**Task goal**
Every line from the one containing "pink stacking toy <641, 242>" to the one containing "purple light bulb <490, 327>" in the records below, both included, must be set down exactly, and no other line.

**Dataset excerpts**
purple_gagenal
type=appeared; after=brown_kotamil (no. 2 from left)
...
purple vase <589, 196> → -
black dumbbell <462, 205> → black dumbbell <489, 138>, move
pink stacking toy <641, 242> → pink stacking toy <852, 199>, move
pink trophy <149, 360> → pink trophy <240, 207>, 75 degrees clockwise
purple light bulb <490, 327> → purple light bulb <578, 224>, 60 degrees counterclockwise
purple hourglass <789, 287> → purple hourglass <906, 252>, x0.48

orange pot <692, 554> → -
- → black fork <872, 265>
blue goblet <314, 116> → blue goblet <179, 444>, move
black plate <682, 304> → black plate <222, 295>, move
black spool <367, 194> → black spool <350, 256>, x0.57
* * *
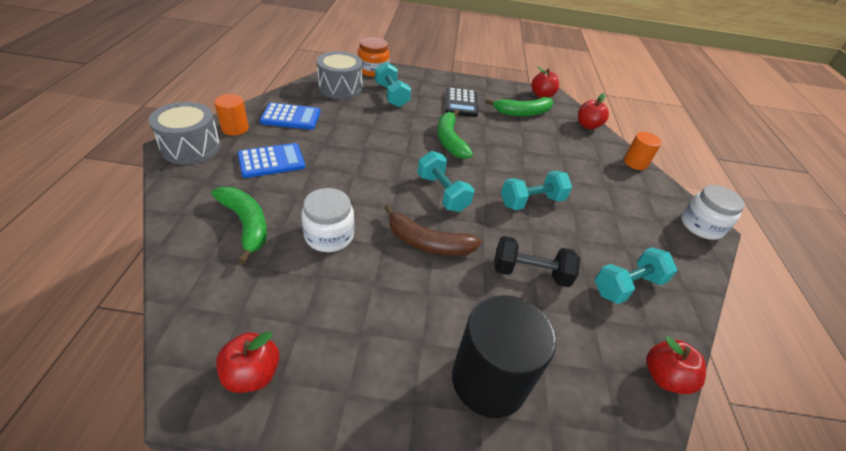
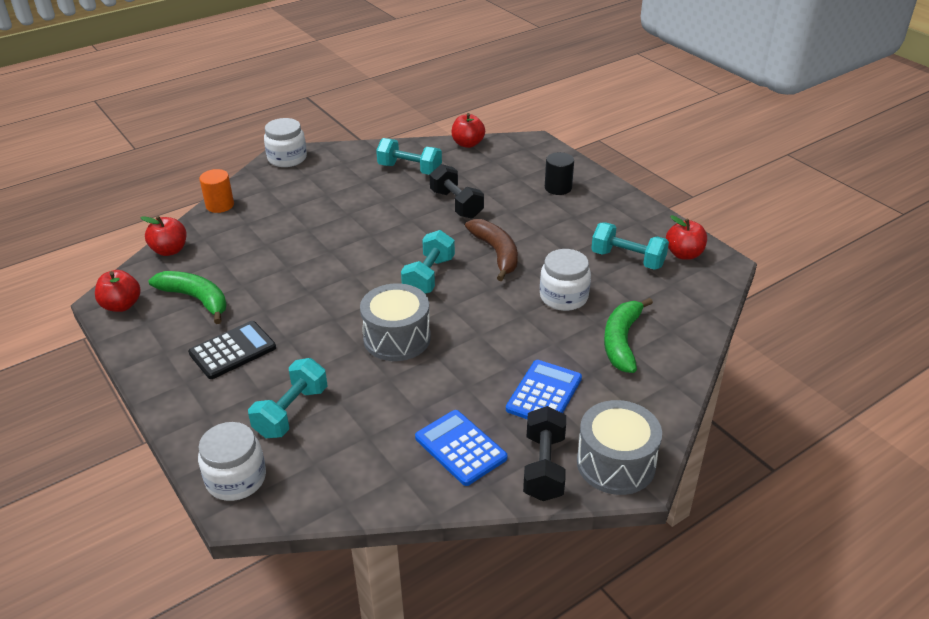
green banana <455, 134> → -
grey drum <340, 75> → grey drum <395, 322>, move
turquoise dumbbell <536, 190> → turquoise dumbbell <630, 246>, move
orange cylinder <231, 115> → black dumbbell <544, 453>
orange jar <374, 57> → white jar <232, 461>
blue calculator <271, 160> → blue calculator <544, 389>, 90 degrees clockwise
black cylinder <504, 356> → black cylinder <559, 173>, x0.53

**Exercise solution**
pink stacking toy <641, 242> → pink stacking toy <852, 199>, move
pink trophy <149, 360> → pink trophy <240, 207>, 75 degrees clockwise
purple light bulb <490, 327> → purple light bulb <578, 224>, 60 degrees counterclockwise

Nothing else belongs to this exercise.